── DATA UNDER STUDY
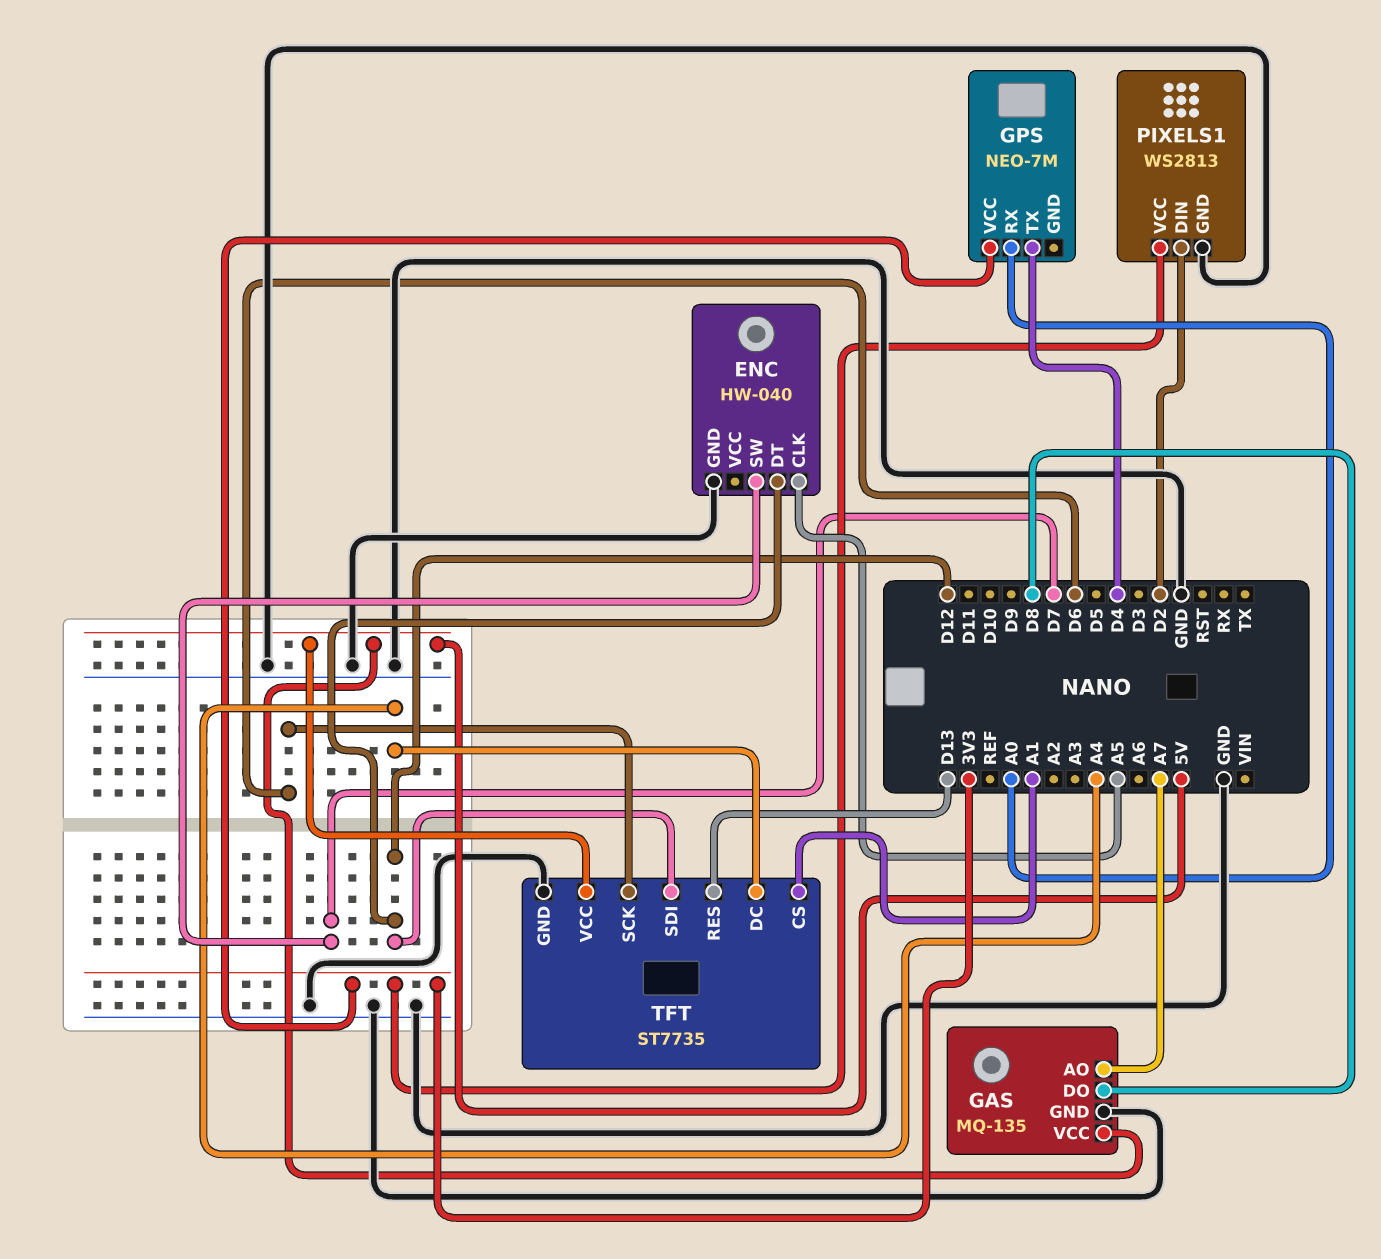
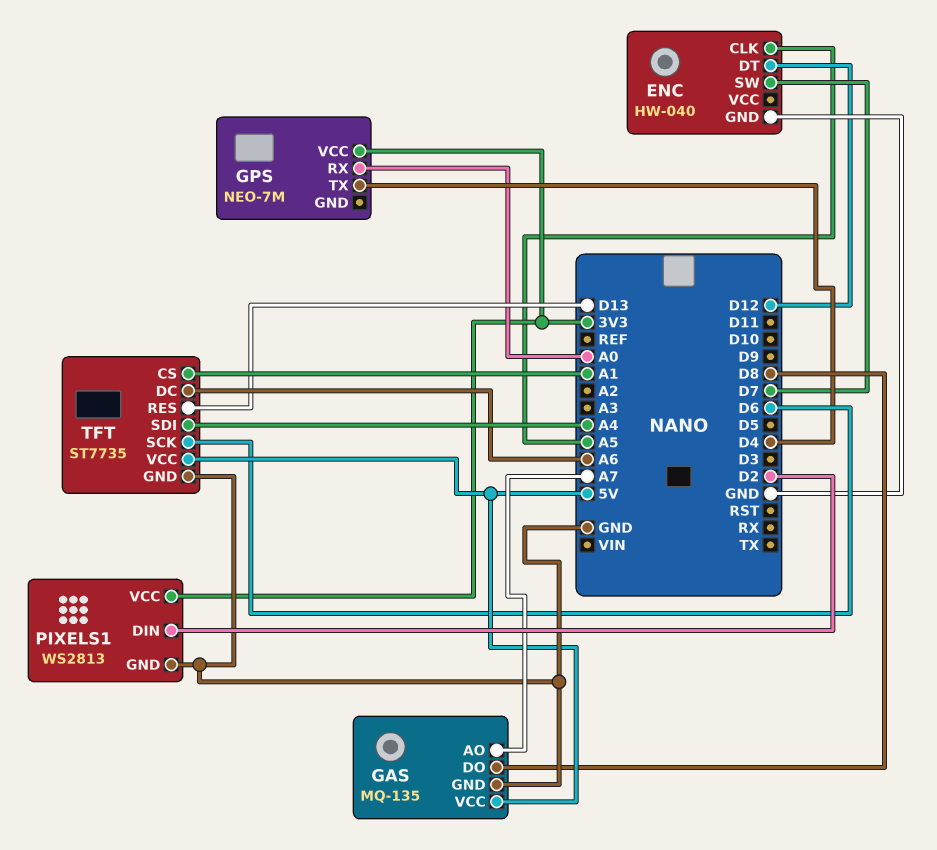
TFT pin DC: A4 -> A6
TFT pin SDI: D12 -> A4

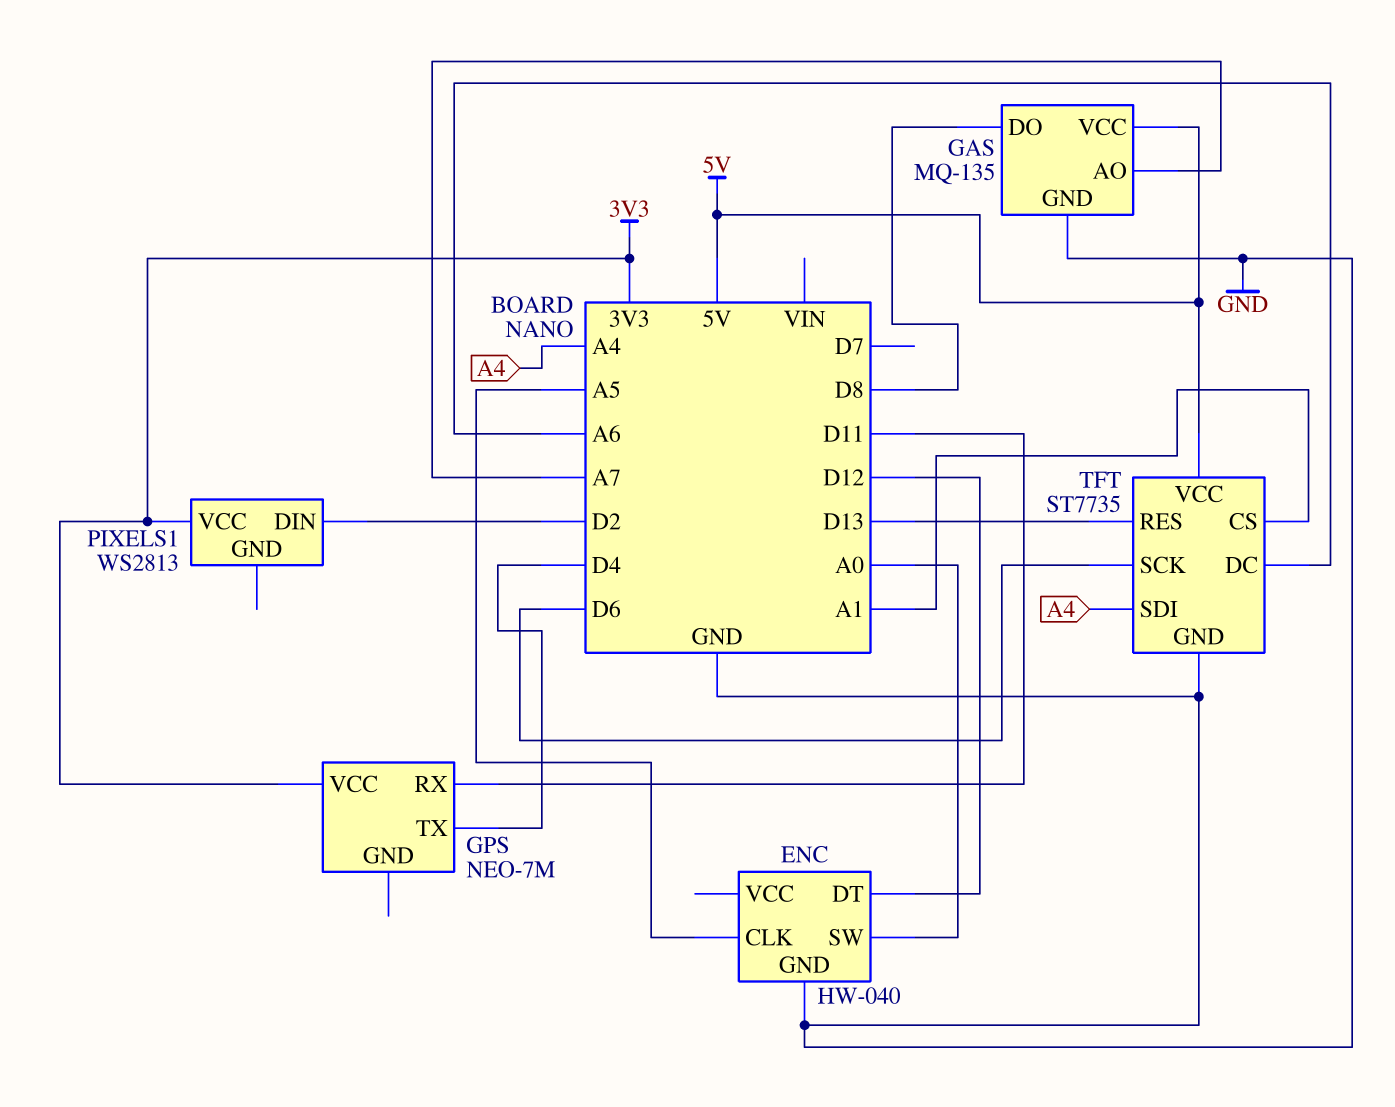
ENC pin SW: D7 -> A0
GPS pin RX: A0 -> D11
PIXELS1 pin GND: GND -> none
────
TASK REQUIREMENTS:
An exact transcription of the data above is needed, without the pictures.

EXERCISE SOLUTION:
TFT pin DC: A4 -> A6
TFT pin SDI: D12 -> A4

ENC pin SW: D7 -> A0
GPS pin RX: A0 -> D11
PIXELS1 pin GND: GND -> none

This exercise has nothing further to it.